PROBLEM STATEMENT
Exact copy, no pictures: return all the data below as written.

+++ DATA IN THIS EXERCISE

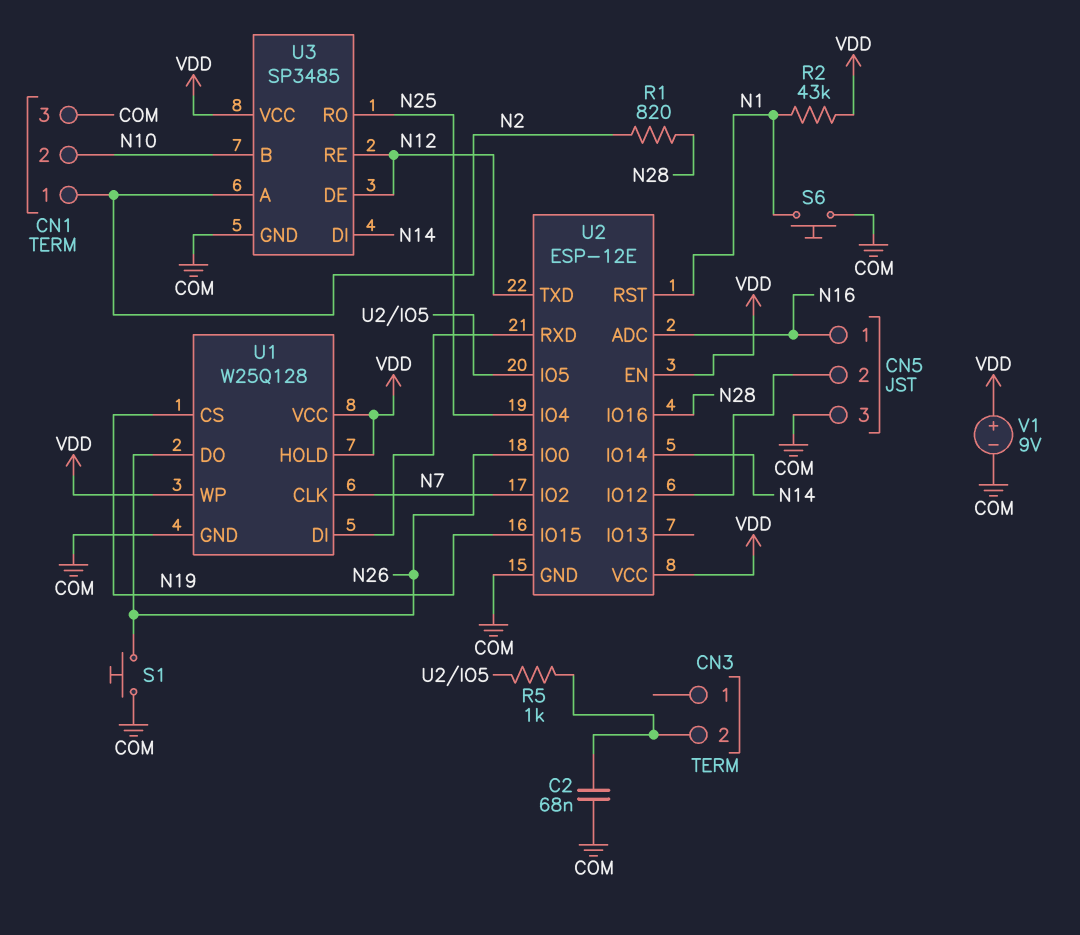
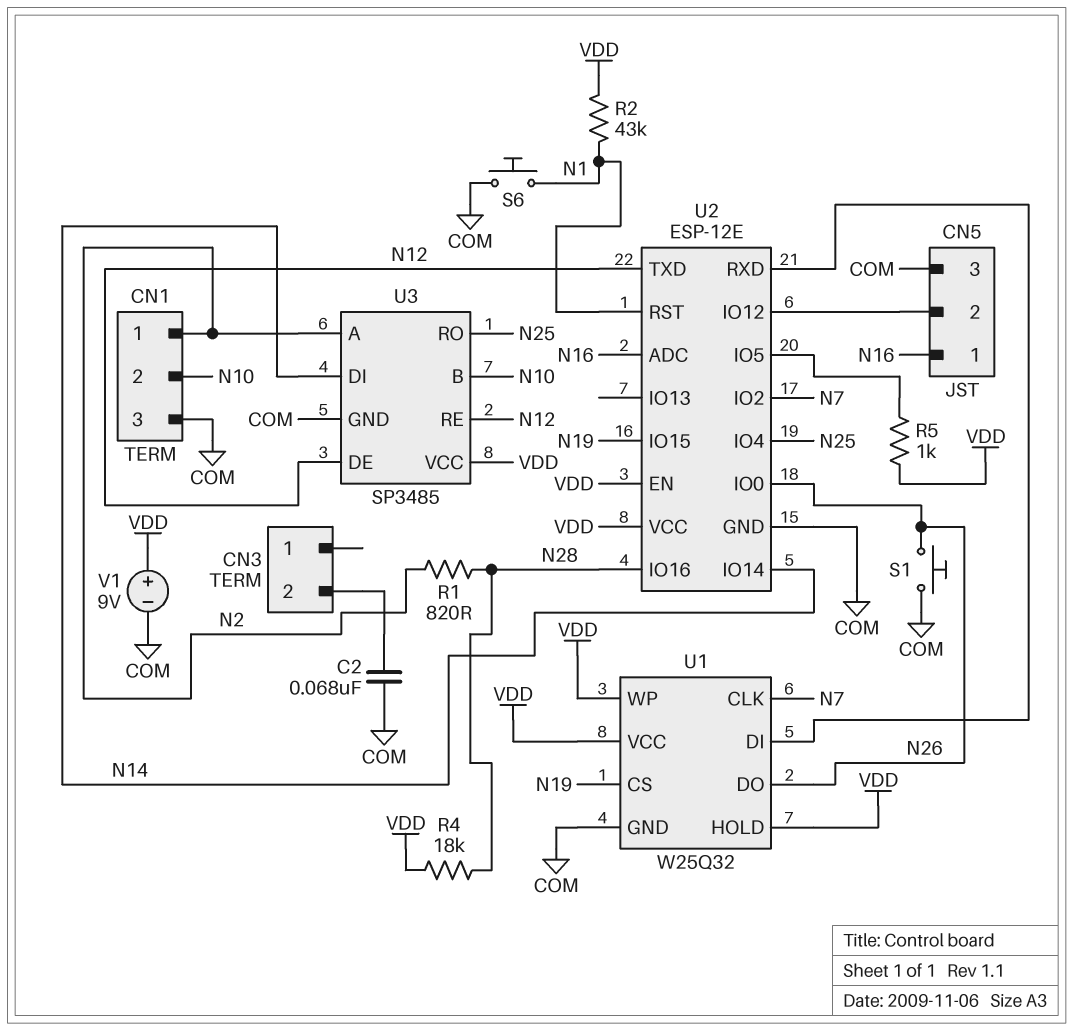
R4: none -> 18k (N28, VDD)
R5: 1k (CN3/2, U2/IO5) -> 1k (U2/IO5, VDD)
U1: W25Q128 -> W25Q32

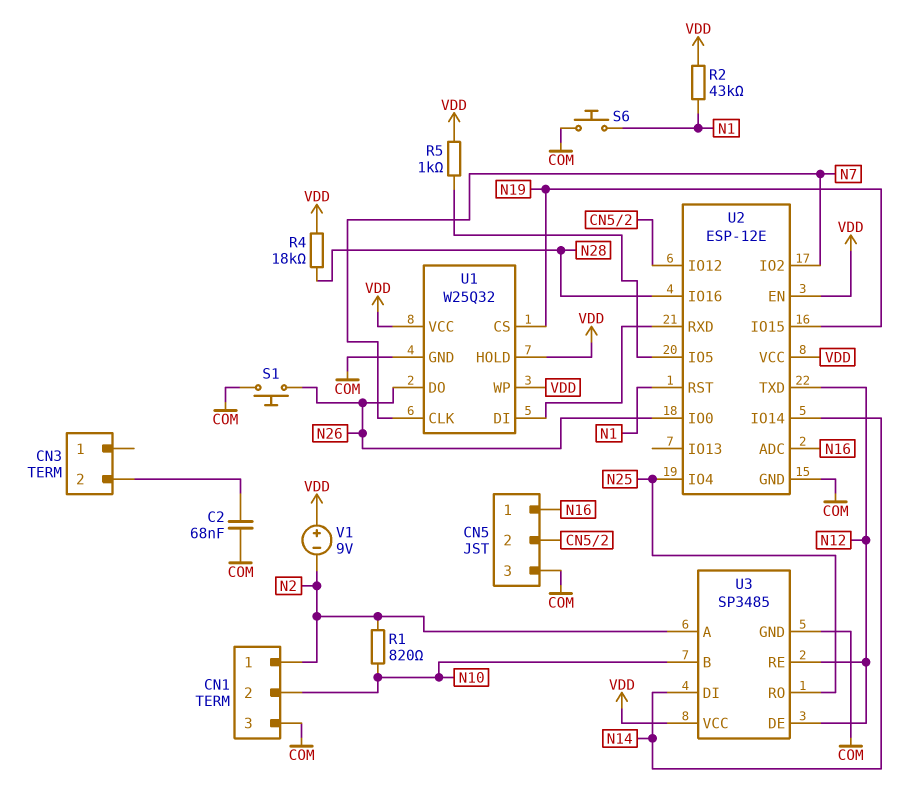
R1: 820 (N2, N28) -> 820 (N2, N10)
V1: 9V (plus VDD, minus COM) -> 9V (plus VDD, minus N2)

++++++

ANSWER SPACE
R4: none -> 18k (N28, VDD)
R5: 1k (CN3/2, U2/IO5) -> 1k (U2/IO5, VDD)
U1: W25Q128 -> W25Q32

R1: 820 (N2, N28) -> 820 (N2, N10)
V1: 9V (plus VDD, minus COM) -> 9V (plus VDD, minus N2)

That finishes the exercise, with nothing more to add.